About this task
Only lines with the word "yellow" belong in the answer; copy them from the records below.

(Items from a data source)
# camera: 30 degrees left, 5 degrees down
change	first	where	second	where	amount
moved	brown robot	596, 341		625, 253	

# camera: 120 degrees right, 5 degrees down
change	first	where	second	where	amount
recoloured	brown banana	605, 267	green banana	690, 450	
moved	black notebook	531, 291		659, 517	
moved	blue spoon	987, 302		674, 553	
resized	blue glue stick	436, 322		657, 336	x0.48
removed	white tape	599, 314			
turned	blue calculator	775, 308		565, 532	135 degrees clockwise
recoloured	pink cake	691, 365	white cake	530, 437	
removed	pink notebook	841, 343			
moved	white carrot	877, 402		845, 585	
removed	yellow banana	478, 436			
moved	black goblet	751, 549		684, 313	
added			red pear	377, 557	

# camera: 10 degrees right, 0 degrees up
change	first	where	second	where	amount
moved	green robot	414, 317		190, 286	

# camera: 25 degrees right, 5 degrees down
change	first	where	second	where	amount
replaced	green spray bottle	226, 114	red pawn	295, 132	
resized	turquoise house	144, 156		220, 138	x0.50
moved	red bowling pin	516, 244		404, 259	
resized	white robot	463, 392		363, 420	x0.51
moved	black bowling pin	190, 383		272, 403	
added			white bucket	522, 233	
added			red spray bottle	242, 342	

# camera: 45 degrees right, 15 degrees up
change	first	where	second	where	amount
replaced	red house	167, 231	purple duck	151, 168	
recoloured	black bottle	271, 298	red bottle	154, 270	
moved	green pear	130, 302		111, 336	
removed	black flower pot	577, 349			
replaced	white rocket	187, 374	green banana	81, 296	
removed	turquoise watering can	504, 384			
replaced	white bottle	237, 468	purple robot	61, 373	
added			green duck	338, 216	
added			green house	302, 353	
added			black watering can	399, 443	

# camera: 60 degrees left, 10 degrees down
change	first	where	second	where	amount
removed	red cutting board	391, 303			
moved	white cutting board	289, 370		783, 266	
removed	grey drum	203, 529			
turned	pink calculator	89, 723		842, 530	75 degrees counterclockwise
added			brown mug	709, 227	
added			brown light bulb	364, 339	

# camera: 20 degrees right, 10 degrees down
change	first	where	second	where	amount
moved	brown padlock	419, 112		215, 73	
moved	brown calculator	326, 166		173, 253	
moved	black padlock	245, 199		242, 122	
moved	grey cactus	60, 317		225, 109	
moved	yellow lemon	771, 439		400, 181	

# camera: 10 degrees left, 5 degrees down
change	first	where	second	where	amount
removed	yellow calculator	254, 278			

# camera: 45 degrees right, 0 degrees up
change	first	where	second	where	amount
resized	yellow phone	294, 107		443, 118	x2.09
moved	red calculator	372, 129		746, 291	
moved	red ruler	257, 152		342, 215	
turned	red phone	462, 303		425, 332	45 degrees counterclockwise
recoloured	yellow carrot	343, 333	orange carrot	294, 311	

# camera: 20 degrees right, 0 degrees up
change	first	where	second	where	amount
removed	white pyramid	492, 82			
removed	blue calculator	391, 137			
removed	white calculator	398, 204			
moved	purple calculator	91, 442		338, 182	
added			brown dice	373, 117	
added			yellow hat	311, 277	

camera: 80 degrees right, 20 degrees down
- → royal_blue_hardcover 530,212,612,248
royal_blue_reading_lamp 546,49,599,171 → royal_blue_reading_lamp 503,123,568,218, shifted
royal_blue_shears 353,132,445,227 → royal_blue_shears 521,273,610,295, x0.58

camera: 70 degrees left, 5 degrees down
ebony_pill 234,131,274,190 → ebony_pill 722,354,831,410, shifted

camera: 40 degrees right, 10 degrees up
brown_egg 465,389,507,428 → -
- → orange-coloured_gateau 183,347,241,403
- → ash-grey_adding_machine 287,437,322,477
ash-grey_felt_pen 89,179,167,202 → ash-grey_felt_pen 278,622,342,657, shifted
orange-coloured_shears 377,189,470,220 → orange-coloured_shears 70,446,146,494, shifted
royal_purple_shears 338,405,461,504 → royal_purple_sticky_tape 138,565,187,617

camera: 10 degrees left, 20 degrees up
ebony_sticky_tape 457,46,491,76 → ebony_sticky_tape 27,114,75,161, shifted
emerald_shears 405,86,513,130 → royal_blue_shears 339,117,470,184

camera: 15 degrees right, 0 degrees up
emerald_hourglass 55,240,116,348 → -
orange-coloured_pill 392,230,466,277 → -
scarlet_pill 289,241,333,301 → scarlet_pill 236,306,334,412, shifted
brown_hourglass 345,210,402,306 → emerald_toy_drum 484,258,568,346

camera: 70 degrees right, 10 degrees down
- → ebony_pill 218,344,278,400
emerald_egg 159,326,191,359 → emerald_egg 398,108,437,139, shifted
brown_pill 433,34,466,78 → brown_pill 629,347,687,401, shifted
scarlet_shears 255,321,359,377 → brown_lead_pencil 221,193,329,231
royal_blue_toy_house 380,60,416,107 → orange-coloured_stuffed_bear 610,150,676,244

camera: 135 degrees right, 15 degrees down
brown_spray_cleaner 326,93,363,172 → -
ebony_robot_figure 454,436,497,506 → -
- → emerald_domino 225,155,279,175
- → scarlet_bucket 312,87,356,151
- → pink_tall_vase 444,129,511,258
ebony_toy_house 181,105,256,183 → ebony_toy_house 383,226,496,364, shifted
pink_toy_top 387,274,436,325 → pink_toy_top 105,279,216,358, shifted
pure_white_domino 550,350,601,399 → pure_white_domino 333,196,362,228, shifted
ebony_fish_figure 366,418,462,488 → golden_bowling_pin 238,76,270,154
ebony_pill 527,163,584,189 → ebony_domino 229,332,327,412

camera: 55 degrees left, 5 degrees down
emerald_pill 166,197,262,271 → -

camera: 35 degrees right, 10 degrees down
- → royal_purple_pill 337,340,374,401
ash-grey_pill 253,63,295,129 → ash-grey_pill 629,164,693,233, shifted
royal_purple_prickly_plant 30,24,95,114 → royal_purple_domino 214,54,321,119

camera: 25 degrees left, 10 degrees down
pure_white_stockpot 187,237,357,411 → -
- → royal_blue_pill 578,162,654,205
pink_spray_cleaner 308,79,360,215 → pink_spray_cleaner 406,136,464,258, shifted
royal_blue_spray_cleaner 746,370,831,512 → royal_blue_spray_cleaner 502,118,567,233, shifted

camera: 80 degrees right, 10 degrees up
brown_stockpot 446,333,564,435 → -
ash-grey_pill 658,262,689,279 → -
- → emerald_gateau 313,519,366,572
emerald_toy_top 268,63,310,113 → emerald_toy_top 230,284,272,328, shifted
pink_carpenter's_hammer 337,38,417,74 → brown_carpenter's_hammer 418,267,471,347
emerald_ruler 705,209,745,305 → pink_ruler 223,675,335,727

Your response
removed	yellow banana	478, 436			
moved	yellow lemon	771, 439		400, 181	
removed	yellow calculator	254, 278			
resized	yellow phone	294, 107		443, 118	x2.09
recoloured	yellow carrot	343, 333	orange carrot	294, 311	
added			yellow hat	311, 277	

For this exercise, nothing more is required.